======== INPUT FOR THIS TASK ========
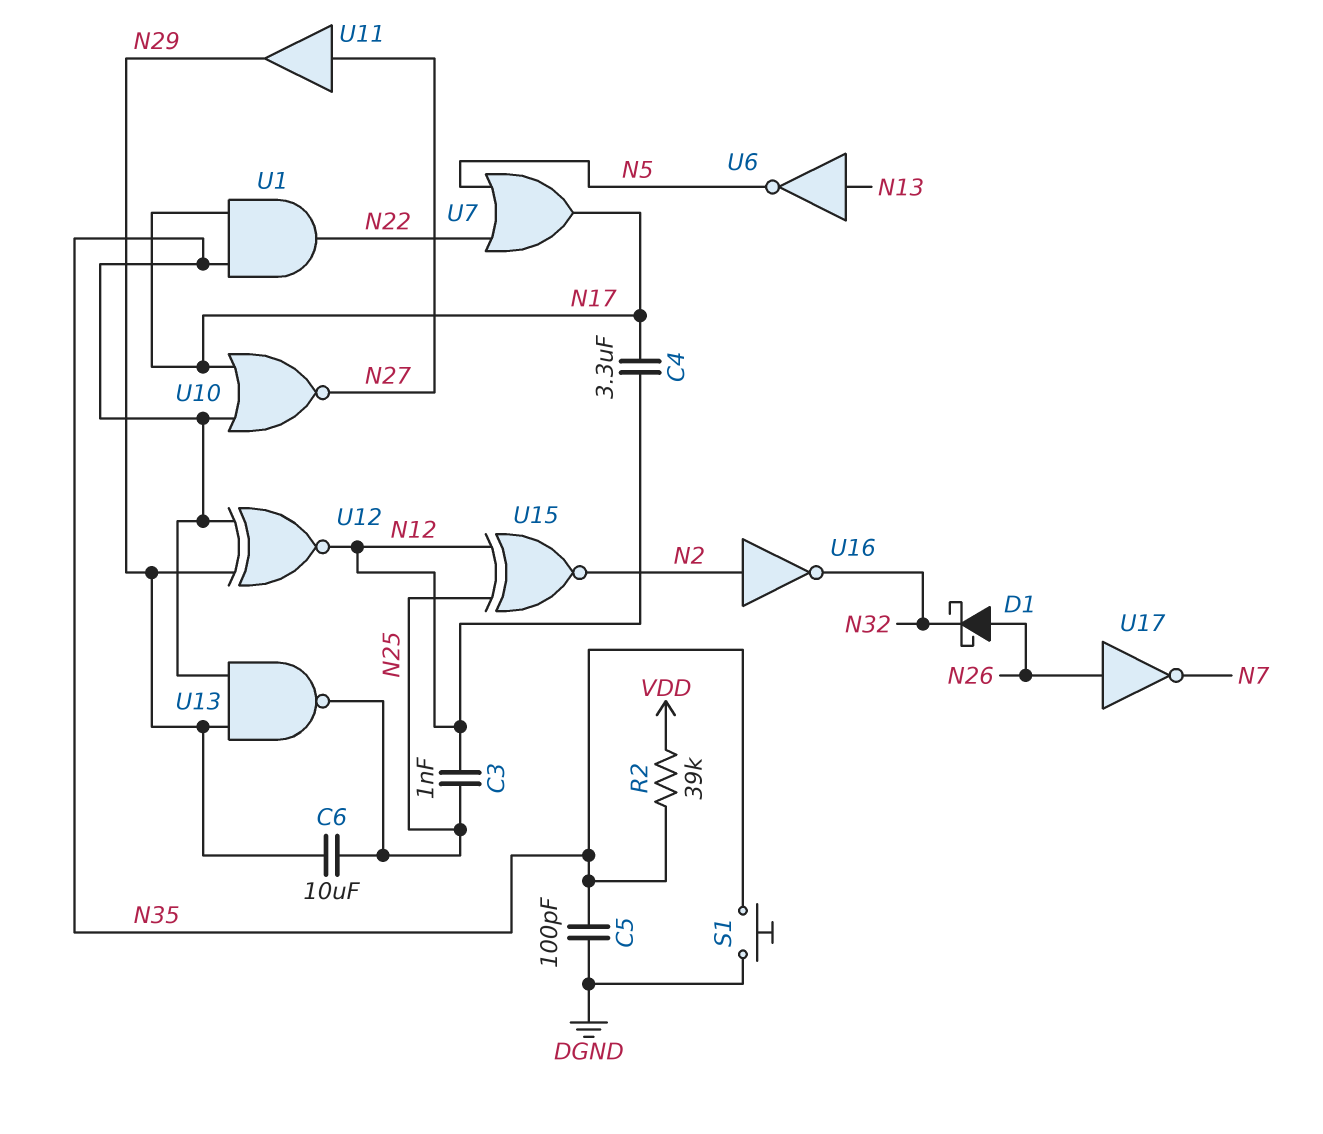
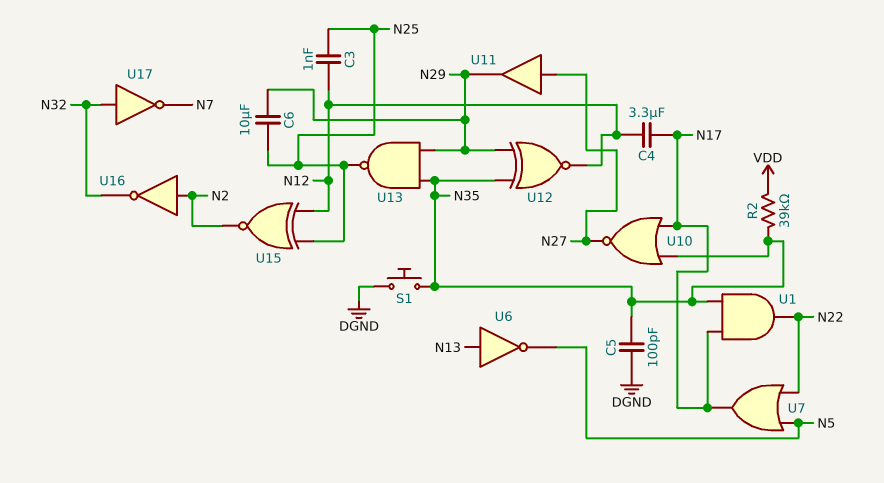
D1: schottky (A N26, K N32) -> none
U17: NOT (in N26, out N7) -> NOT (in N32, out N7)

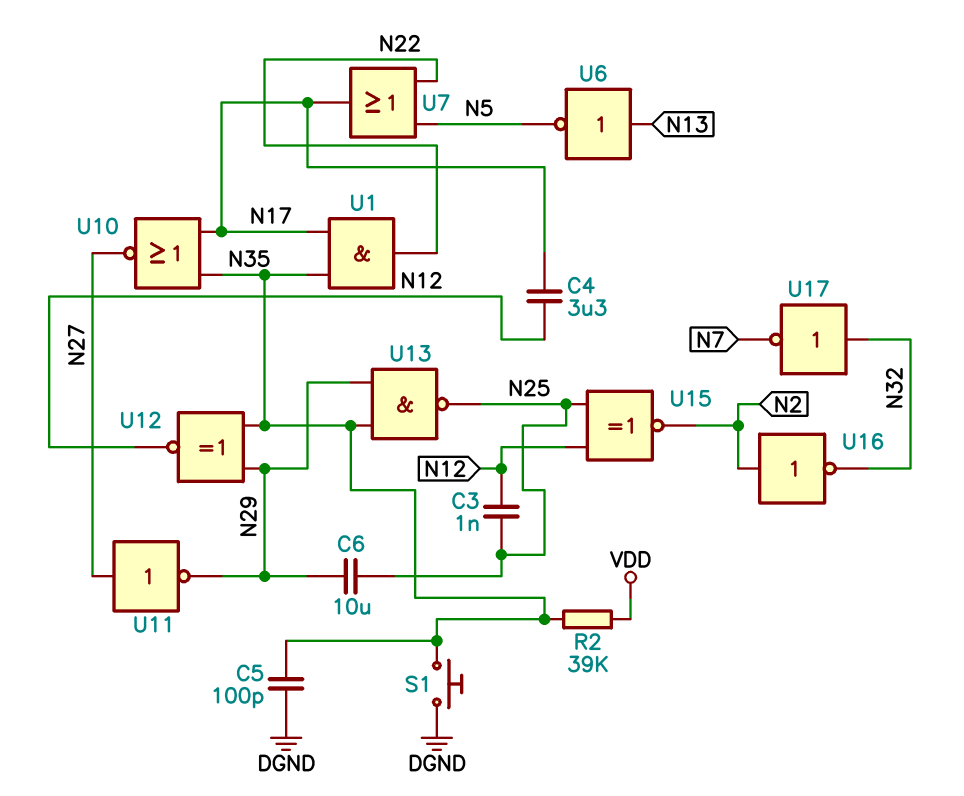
U11: buffer (in N27, out N29) -> NOT (in N27, out N29)

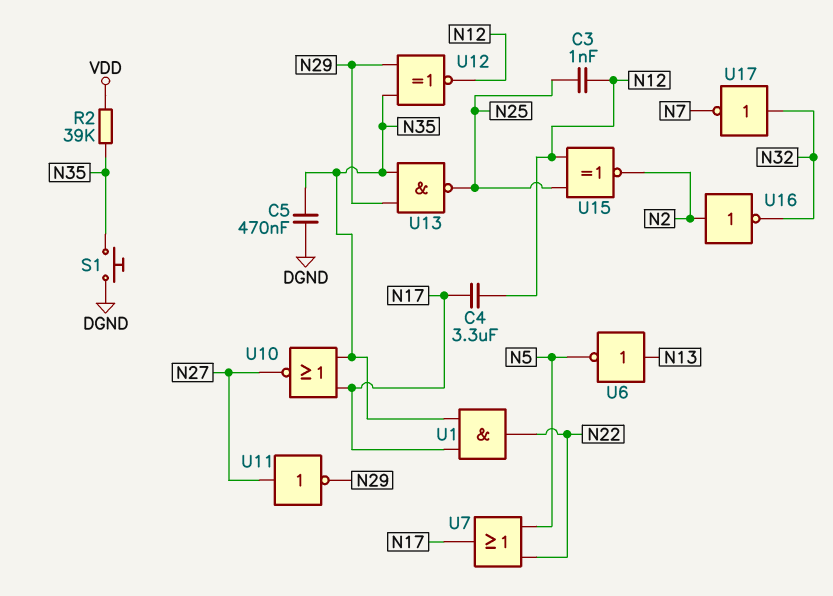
C5: 100pF (DGND, N35) -> 470nF (DGND, N35)
C6: 10uF (N25, N29) -> none

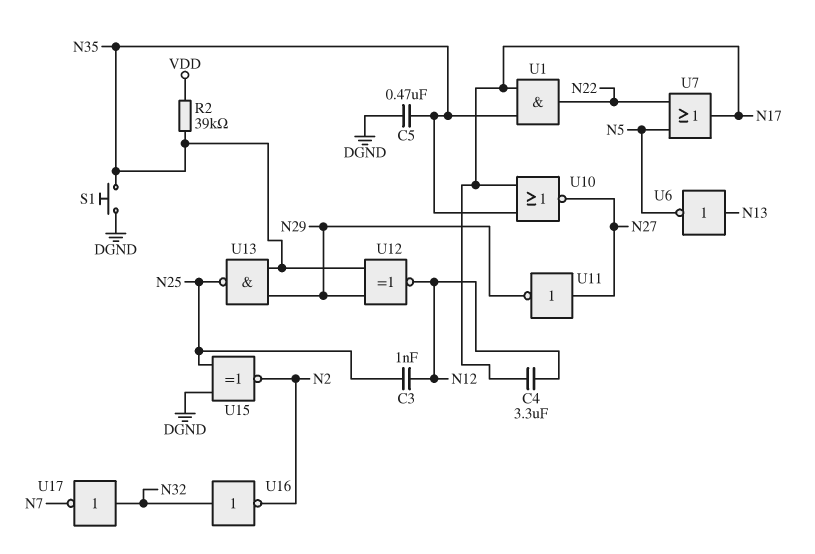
U15: XNOR (in N12, in N25, out N2) -> XNOR (in DGND, in N25, out N2)
U16: NOT (in N2, out N32) -> NOT (in N32, out N2)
========
**TASK OBJECTIVE**
For this exercise, the lines from the one containing "C6: 10uF (N25, N29) -> none" through the last line of the entries above are to be output exactly, both included, and pictures are skipped.

**WRITTEN RESPONSE**
C6: 10uF (N25, N29) -> none

U15: XNOR (in N12, in N25, out N2) -> XNOR (in DGND, in N25, out N2)
U16: NOT (in N2, out N32) -> NOT (in N32, out N2)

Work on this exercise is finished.